## begin

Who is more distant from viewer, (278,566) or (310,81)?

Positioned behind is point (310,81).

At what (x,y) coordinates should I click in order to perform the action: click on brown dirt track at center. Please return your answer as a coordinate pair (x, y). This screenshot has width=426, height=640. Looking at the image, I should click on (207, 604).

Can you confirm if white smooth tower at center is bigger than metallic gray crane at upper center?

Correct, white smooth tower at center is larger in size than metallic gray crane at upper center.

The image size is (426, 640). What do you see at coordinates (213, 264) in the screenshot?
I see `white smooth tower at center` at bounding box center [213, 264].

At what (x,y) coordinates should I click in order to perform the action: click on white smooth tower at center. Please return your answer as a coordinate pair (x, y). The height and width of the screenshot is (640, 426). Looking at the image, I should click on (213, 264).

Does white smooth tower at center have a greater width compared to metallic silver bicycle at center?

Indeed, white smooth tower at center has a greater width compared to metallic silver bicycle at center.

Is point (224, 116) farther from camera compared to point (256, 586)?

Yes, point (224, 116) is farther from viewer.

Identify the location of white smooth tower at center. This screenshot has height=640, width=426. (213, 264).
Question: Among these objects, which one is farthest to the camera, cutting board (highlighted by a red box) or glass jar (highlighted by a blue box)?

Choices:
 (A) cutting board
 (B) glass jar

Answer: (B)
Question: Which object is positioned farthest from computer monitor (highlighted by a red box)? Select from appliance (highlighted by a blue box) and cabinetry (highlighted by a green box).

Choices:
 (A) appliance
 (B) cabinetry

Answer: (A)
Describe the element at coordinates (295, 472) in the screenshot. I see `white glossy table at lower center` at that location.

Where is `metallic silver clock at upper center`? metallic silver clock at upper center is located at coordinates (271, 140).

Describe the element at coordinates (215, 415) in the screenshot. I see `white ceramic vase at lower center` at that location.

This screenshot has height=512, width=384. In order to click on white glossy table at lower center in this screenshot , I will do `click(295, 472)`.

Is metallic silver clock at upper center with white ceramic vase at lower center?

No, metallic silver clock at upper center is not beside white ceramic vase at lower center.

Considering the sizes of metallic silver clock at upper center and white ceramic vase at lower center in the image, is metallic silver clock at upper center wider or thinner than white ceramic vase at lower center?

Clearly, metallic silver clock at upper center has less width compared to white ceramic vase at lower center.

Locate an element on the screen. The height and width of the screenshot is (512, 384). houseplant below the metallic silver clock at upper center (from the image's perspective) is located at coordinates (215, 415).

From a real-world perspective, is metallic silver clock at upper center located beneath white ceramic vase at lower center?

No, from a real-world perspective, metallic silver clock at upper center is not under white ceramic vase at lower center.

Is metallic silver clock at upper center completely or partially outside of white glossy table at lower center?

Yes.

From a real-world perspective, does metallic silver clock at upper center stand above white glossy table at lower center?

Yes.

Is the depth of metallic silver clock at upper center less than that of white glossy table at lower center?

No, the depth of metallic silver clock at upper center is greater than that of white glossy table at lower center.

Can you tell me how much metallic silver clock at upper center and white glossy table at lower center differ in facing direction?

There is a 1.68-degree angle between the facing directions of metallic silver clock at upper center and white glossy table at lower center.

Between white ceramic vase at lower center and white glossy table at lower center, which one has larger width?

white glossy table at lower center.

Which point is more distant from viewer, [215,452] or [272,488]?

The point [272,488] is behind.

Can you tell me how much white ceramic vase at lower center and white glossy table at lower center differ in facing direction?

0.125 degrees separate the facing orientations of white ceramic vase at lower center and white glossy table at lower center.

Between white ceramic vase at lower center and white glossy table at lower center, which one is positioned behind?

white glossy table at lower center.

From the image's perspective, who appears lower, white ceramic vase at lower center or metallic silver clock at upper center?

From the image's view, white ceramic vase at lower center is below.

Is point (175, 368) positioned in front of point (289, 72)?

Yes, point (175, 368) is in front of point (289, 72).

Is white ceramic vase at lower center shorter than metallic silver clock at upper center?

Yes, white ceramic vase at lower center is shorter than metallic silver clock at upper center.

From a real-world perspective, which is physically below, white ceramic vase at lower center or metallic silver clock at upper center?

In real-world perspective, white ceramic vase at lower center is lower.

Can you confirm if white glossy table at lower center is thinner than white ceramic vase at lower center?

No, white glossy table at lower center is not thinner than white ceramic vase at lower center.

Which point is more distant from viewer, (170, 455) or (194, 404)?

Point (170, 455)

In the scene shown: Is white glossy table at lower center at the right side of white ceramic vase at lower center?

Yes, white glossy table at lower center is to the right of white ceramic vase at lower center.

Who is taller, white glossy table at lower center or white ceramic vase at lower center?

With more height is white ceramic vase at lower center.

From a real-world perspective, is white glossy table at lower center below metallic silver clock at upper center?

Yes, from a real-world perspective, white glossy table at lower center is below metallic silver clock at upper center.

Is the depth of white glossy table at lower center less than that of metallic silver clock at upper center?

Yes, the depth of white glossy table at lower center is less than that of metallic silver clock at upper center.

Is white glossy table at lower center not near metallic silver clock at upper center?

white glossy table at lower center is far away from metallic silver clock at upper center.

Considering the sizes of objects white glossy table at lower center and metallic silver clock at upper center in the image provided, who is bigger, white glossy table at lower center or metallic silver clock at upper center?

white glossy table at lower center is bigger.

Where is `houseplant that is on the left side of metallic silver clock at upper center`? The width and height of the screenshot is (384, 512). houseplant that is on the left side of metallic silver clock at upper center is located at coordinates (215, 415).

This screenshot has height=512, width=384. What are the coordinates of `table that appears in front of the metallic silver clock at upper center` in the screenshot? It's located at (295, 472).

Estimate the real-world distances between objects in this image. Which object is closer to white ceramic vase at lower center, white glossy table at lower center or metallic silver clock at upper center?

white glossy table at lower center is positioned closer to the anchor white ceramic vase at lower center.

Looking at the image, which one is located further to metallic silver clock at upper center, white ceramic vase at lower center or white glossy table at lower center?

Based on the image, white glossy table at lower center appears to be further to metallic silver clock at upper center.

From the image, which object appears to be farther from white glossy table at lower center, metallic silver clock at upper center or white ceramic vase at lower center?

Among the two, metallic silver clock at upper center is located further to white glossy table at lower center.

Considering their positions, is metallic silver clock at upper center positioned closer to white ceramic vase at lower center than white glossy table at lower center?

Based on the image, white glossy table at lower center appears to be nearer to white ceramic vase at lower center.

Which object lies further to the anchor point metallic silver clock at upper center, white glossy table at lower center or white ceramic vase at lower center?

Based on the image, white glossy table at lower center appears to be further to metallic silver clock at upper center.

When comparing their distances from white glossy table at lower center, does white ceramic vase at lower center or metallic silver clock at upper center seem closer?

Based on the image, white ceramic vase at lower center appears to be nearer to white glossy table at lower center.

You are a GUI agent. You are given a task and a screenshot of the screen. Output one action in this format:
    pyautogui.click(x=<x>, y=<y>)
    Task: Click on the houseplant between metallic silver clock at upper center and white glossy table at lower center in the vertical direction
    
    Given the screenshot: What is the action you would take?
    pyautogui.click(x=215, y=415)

## end

* TASK GOAL *
Count the lines of the material that contain the string "glass", matching case exactly, and give only the number.

* COMPLETE ANSWER *
2